-- BEGIN Data in this exercise --

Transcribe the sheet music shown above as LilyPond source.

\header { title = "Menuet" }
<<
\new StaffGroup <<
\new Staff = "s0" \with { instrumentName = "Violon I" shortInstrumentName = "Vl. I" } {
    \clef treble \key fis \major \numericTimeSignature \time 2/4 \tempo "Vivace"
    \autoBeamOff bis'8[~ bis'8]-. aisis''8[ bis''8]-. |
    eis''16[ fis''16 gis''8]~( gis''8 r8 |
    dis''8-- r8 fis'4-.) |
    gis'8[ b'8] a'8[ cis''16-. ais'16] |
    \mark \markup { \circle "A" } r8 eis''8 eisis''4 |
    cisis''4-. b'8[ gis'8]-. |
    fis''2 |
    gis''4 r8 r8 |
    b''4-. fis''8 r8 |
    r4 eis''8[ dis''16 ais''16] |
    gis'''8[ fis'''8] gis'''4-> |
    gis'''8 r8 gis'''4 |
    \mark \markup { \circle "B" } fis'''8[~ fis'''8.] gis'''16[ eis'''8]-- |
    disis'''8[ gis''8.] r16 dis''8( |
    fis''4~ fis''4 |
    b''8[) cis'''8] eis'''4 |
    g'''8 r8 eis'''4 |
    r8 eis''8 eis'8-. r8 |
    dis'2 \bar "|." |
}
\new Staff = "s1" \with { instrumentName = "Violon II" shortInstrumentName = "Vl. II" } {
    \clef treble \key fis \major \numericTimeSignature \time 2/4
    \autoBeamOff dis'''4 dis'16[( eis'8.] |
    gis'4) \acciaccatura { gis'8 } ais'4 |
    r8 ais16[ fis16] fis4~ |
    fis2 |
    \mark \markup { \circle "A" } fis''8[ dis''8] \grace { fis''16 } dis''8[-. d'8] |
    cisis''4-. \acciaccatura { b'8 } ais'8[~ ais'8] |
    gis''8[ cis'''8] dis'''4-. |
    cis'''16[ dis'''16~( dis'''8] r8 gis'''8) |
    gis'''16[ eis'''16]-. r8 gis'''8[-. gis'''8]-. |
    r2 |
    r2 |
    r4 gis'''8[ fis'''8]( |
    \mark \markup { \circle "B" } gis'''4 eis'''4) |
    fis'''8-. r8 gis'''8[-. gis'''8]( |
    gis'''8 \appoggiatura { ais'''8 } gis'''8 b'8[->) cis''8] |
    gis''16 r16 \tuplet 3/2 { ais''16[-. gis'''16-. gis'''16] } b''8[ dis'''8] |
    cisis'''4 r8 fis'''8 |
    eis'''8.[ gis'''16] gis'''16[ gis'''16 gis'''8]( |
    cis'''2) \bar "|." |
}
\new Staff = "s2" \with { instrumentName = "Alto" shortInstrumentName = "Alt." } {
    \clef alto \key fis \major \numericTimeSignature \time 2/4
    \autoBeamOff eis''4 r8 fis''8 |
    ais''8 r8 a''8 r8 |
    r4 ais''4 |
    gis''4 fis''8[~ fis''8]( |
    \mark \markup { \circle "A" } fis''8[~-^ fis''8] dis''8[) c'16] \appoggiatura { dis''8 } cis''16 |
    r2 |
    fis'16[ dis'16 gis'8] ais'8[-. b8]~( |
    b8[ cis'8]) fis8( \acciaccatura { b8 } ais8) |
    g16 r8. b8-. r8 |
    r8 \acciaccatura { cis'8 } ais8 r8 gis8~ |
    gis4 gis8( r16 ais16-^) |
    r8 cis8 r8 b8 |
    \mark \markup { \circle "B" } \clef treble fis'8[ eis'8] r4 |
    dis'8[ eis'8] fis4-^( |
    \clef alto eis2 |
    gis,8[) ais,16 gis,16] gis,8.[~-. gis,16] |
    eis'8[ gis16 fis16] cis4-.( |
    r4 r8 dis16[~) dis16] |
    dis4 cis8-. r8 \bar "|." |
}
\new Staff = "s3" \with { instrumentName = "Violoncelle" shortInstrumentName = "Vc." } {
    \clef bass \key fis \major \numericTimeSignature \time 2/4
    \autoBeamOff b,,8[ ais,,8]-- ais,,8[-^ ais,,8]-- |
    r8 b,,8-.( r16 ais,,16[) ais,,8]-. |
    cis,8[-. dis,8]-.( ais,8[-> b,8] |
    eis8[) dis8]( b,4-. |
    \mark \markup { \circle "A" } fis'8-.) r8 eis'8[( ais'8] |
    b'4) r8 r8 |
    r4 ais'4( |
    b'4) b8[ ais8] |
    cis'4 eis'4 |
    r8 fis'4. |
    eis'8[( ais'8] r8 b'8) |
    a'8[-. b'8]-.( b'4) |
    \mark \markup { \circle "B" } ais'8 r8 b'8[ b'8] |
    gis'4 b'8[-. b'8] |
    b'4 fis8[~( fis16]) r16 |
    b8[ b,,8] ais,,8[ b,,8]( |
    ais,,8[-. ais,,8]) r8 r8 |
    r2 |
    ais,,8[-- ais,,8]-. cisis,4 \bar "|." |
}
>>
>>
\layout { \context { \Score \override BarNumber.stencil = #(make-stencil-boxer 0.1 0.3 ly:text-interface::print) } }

-- END Data in this exercise --

The problem - Please identify each line in the records above that contains the string "major", and copy every such line in full.

Answer to the problem -
    \clef treble \key fis \major \numericTimeSignature \time 2/4 \tempo "Vivace"
    \clef treble \key fis \major \numericTimeSignature \time 2/4
    \clef alto \key fis \major \numericTimeSignature \time 2/4
    \clef bass \key fis \major \numericTimeSignature \time 2/4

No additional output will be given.